(Data items)
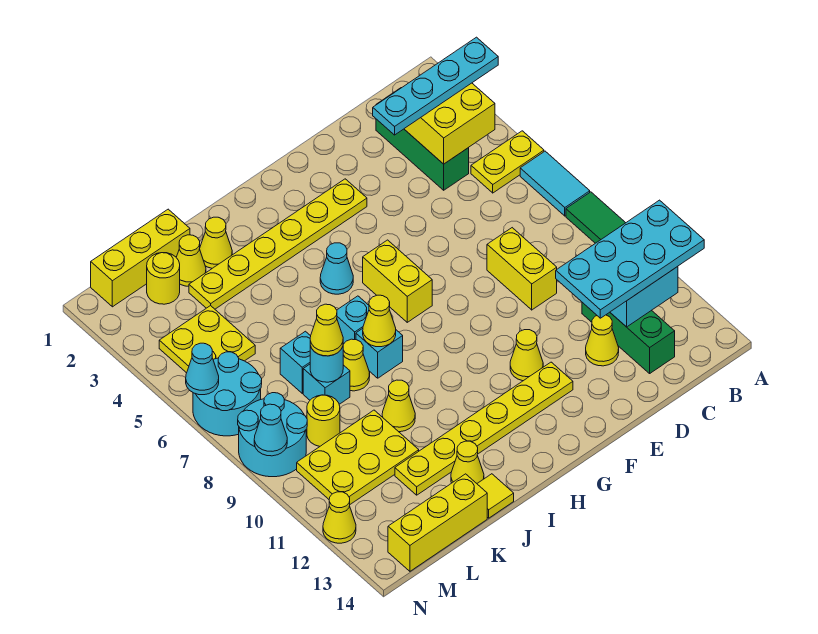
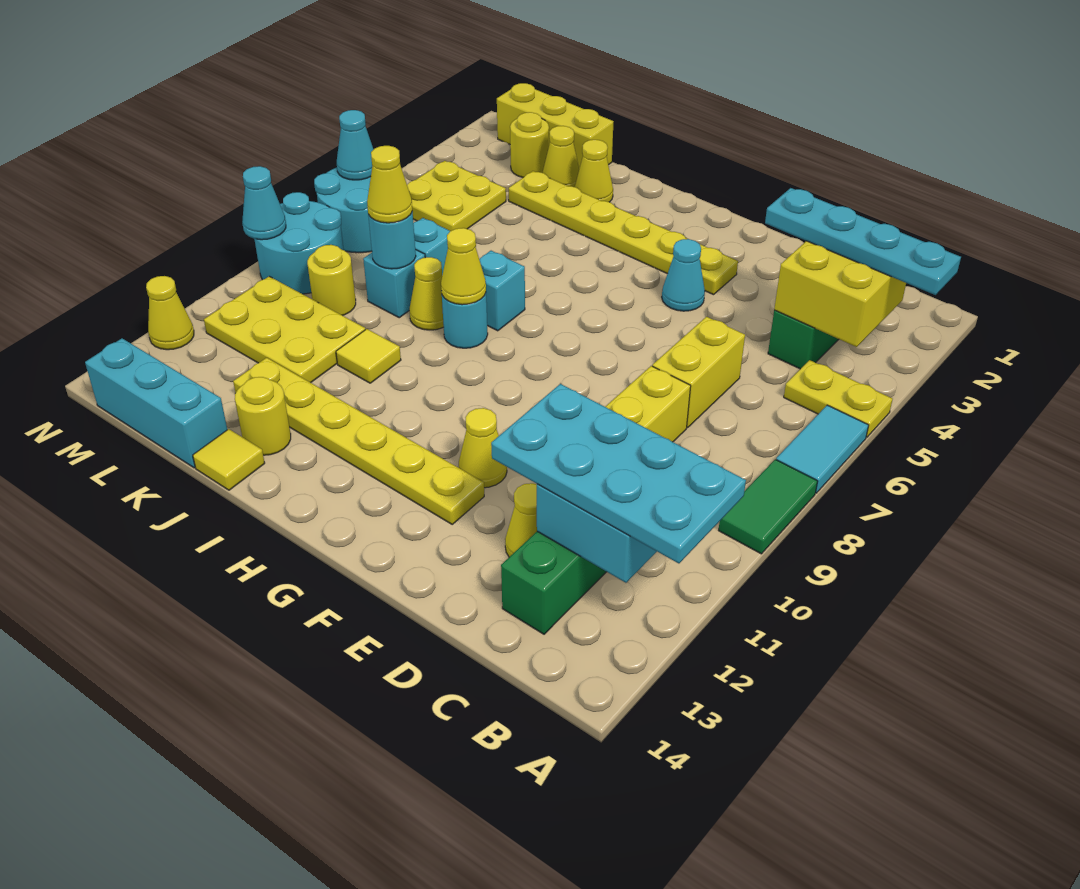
yellow brick G6:G7 level 1 -> yellow brick D6:D7 level 1
cyan cone H5 level 1 -> cyan cone F4 level 1
cyan brick I8 level 1 -> cyan round brick I8 level 1
yellow cone J10 level 1 -> yellow tile J10 level 1
yellow cone J13 level 1 -> yellow round brick J13 level 1
yellow brick K14:M14 level 1 -> cyan brick K14:M14 level 1

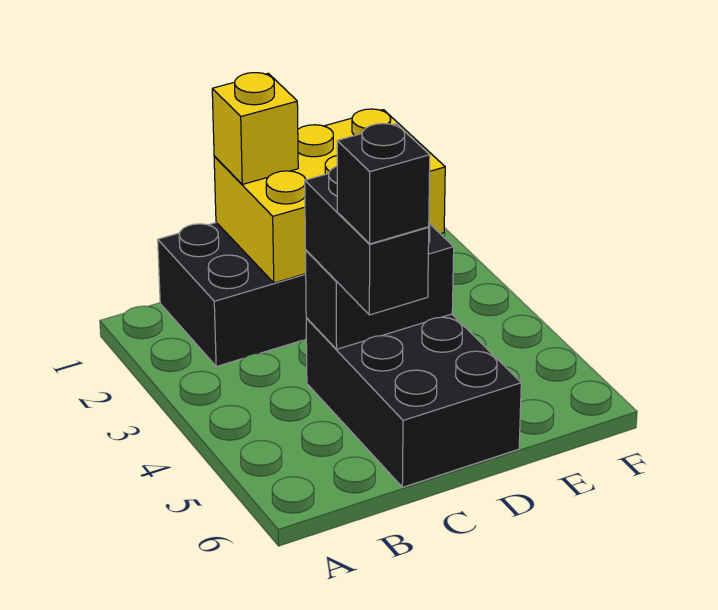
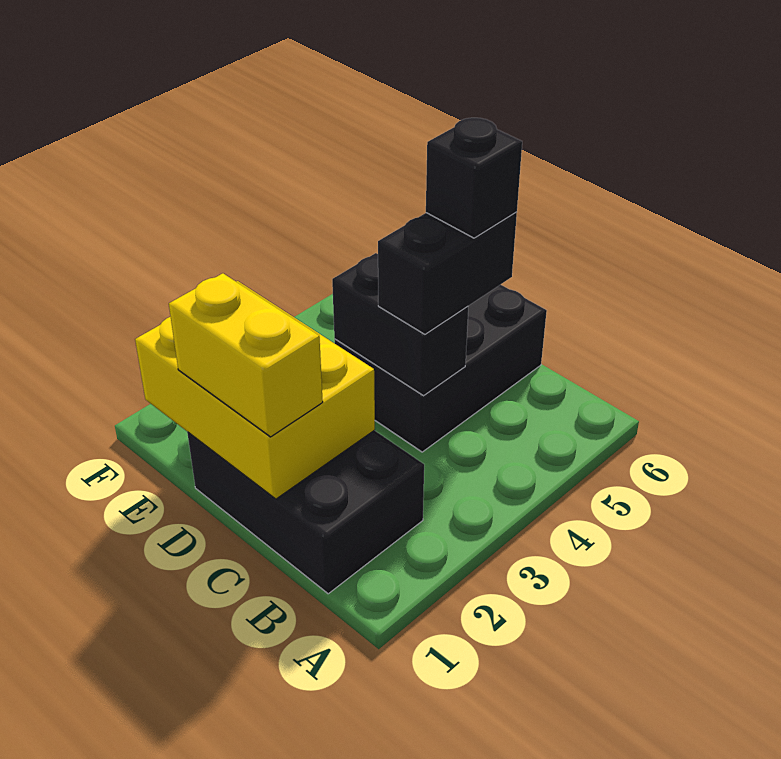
yellow brick C1 level 3 -> yellow brick C1:D1 level 3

▶ [What is being asked]:
Would you filter the entries above and keep each line that has the word "round"?

▶ [The answer]:
cyan brick I8 level 1 -> cyan round brick I8 level 1
yellow cone J13 level 1 -> yellow round brick J13 level 1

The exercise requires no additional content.